Data listing:
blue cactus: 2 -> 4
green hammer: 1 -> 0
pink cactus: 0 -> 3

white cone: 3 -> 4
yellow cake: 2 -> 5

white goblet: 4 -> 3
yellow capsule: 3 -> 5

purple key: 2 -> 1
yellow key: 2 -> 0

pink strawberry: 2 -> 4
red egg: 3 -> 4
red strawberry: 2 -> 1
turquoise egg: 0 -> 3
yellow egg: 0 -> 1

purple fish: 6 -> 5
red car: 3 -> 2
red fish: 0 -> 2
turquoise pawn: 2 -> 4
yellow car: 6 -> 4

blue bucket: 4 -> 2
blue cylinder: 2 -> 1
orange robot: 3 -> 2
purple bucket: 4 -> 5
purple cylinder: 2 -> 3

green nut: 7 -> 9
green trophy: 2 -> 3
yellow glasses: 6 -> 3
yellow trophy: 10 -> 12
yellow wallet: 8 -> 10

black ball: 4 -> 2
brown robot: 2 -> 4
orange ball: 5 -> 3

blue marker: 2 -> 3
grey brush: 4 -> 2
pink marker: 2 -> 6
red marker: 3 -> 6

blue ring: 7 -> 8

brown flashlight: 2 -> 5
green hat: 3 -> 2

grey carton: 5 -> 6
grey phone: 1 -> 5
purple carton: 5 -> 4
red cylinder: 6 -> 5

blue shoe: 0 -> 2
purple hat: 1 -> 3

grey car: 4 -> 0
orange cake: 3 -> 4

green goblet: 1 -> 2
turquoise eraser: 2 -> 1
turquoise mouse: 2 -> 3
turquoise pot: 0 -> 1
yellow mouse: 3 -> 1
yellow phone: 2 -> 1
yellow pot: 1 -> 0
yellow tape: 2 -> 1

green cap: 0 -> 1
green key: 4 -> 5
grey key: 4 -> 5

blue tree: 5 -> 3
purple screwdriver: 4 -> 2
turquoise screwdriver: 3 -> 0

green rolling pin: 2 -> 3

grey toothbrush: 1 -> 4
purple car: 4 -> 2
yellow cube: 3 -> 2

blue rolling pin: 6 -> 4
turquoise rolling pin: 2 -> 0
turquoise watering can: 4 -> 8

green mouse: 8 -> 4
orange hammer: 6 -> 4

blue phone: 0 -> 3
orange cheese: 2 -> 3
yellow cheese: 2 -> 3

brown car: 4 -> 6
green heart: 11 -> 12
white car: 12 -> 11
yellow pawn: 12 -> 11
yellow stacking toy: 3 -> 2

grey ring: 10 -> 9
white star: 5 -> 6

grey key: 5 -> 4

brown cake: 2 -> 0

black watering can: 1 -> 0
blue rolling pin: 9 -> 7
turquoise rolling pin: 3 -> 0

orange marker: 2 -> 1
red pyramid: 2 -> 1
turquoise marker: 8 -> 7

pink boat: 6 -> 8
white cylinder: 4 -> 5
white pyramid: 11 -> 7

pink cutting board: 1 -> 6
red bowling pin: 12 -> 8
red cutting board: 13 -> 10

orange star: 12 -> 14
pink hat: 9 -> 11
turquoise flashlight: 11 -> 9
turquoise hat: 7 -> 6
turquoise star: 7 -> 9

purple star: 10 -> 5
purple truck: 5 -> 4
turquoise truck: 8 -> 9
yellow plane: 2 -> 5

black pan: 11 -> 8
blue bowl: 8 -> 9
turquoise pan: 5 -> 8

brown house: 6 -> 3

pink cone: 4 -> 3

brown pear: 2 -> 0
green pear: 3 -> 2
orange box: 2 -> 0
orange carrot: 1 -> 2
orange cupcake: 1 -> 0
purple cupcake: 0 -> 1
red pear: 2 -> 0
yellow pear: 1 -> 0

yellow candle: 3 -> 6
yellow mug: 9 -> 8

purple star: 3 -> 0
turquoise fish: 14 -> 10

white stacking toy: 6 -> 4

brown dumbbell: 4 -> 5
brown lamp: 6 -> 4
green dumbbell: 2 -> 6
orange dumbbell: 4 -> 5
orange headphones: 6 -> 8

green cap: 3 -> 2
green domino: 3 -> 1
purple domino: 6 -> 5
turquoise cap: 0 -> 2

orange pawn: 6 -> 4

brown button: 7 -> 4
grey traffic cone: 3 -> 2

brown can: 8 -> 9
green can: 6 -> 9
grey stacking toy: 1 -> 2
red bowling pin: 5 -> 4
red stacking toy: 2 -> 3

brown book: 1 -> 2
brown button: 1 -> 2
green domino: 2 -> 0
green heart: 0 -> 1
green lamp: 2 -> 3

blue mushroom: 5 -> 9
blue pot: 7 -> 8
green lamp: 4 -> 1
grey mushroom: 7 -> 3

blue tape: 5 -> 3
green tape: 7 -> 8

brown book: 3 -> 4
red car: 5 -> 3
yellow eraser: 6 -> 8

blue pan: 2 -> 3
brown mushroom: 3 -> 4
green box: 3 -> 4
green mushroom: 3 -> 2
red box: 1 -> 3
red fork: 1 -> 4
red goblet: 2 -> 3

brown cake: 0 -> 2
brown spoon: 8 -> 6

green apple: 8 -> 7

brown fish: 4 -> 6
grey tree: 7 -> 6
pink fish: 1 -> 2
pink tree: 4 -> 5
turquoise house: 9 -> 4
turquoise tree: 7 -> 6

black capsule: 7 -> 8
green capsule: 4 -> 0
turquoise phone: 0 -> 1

Activity: What you return should be the lines from the start of the data through the line with "blue cylinder: 2 -> 1", quoted exactly and nothing more.

Response to the task:
blue cactus: 2 -> 4
green hammer: 1 -> 0
pink cactus: 0 -> 3

white cone: 3 -> 4
yellow cake: 2 -> 5

white goblet: 4 -> 3
yellow capsule: 3 -> 5

purple key: 2 -> 1
yellow key: 2 -> 0

pink strawberry: 2 -> 4
red egg: 3 -> 4
red strawberry: 2 -> 1
turquoise egg: 0 -> 3
yellow egg: 0 -> 1

purple fish: 6 -> 5
red car: 3 -> 2
red fish: 0 -> 2
turquoise pawn: 2 -> 4
yellow car: 6 -> 4

blue bucket: 4 -> 2
blue cylinder: 2 -> 1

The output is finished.